AIM OF THE TASK: Look below for the line that contains "yellow cupcake [336,256,397,317]" and the line that contains "brown cap [280,249,341,299]", then restate both of them and every line in between, exactly. No picture goes in the copy.

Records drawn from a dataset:

****

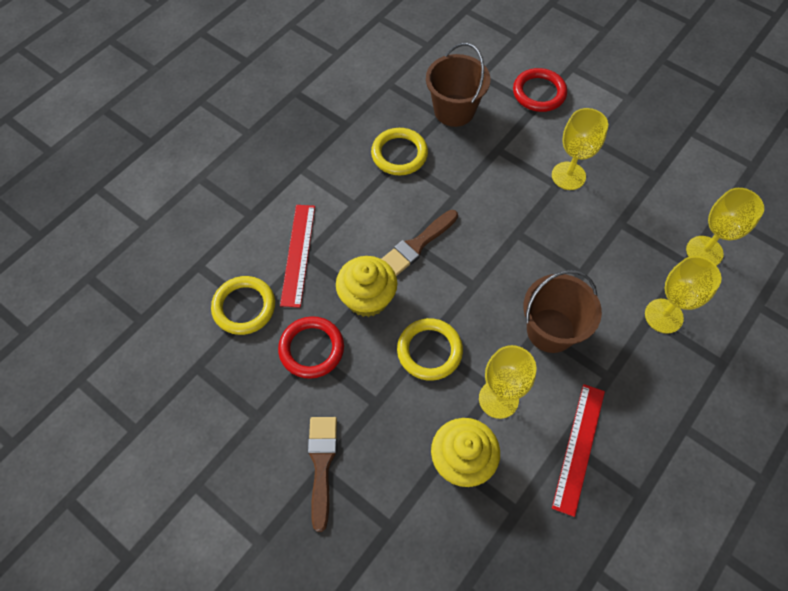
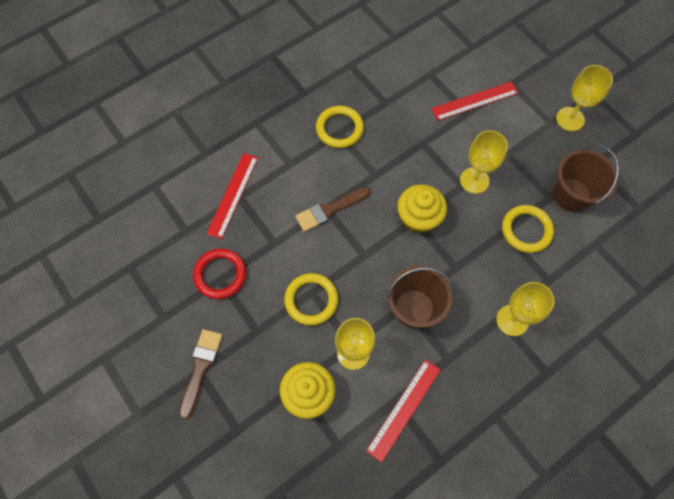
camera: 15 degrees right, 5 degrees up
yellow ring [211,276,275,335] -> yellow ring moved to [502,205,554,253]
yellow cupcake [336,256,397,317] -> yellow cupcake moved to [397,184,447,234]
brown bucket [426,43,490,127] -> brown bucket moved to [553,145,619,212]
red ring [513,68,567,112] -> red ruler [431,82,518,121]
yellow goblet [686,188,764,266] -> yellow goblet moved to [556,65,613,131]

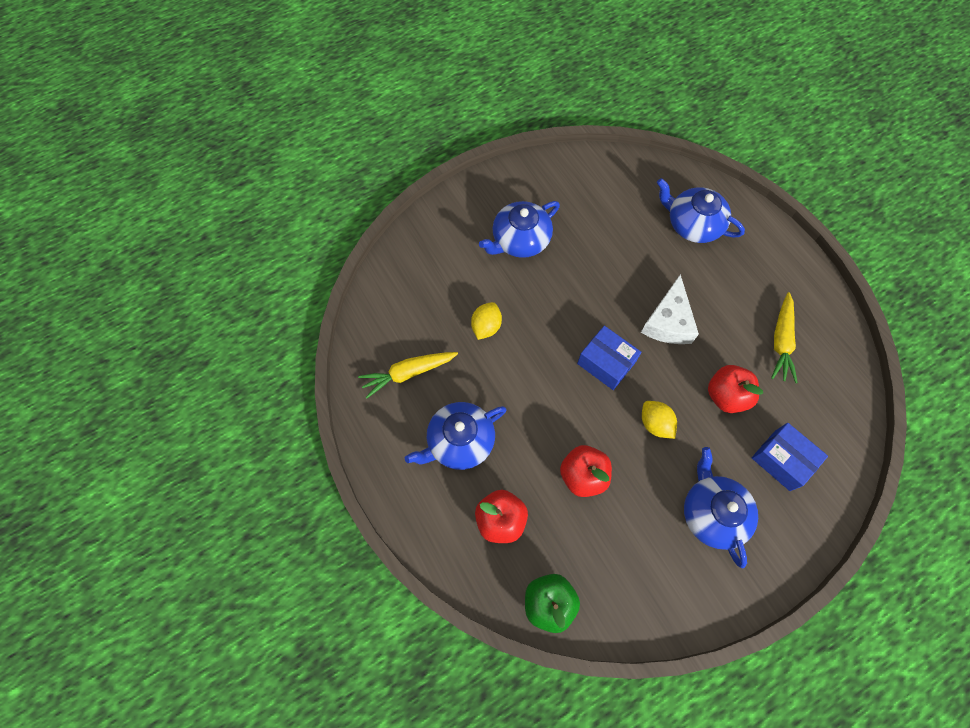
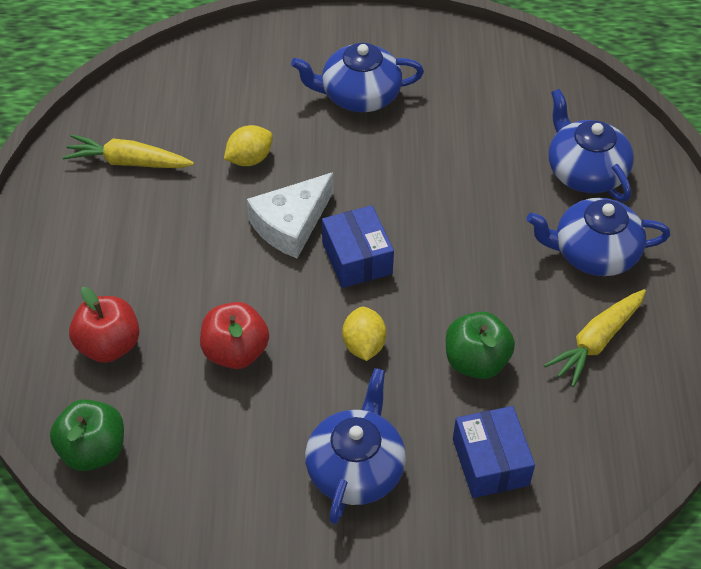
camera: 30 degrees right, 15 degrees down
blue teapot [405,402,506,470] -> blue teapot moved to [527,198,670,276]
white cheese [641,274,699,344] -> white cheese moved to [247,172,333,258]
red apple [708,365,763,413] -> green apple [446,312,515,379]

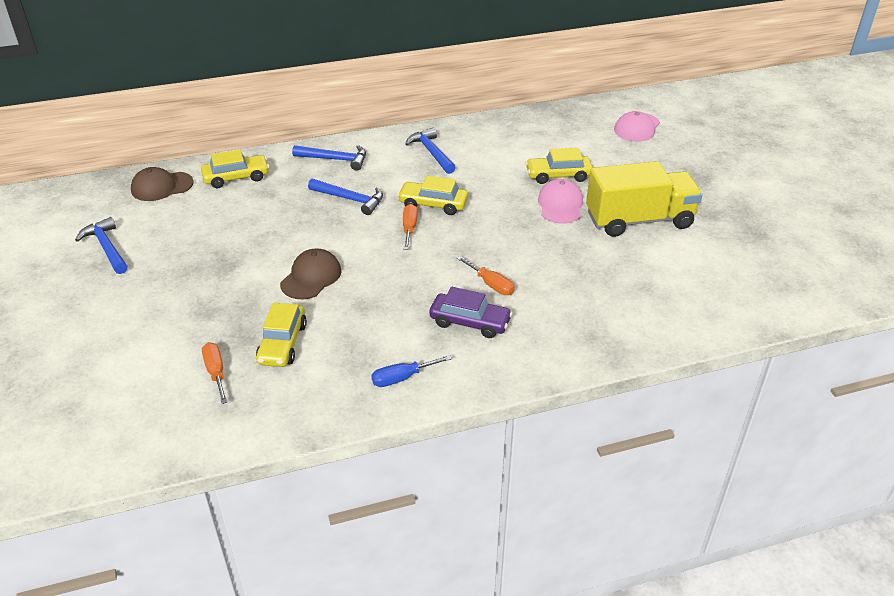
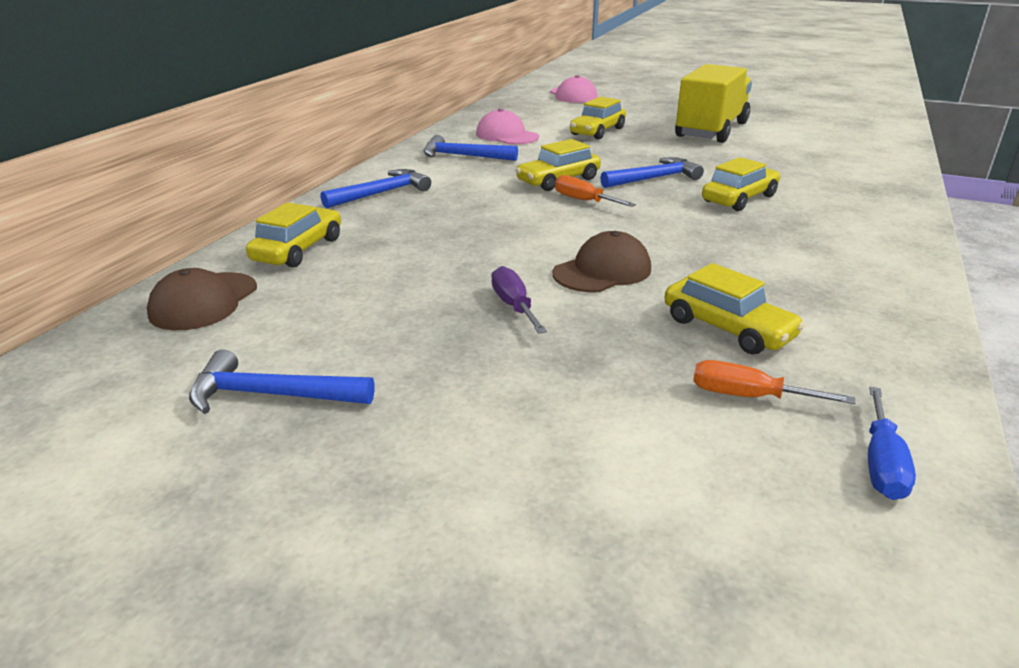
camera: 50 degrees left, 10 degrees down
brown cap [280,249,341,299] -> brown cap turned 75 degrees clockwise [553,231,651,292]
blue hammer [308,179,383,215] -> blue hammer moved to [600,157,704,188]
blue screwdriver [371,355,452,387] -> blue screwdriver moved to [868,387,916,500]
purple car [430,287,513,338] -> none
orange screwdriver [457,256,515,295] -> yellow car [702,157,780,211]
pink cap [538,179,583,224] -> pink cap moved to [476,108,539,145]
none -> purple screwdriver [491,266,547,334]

****

TASK OUTPUT:
yellow cupcake [336,256,397,317] -> yellow cupcake moved to [397,184,447,234]
brown bucket [426,43,490,127] -> brown bucket moved to [553,145,619,212]
red ring [513,68,567,112] -> red ruler [431,82,518,121]
yellow goblet [686,188,764,266] -> yellow goblet moved to [556,65,613,131]

camera: 30 degrees right, 15 degrees down
blue teapot [405,402,506,470] -> blue teapot moved to [527,198,670,276]
white cheese [641,274,699,344] -> white cheese moved to [247,172,333,258]
red apple [708,365,763,413] -> green apple [446,312,515,379]

camera: 50 degrees left, 10 degrees down
brown cap [280,249,341,299] -> brown cap turned 75 degrees clockwise [553,231,651,292]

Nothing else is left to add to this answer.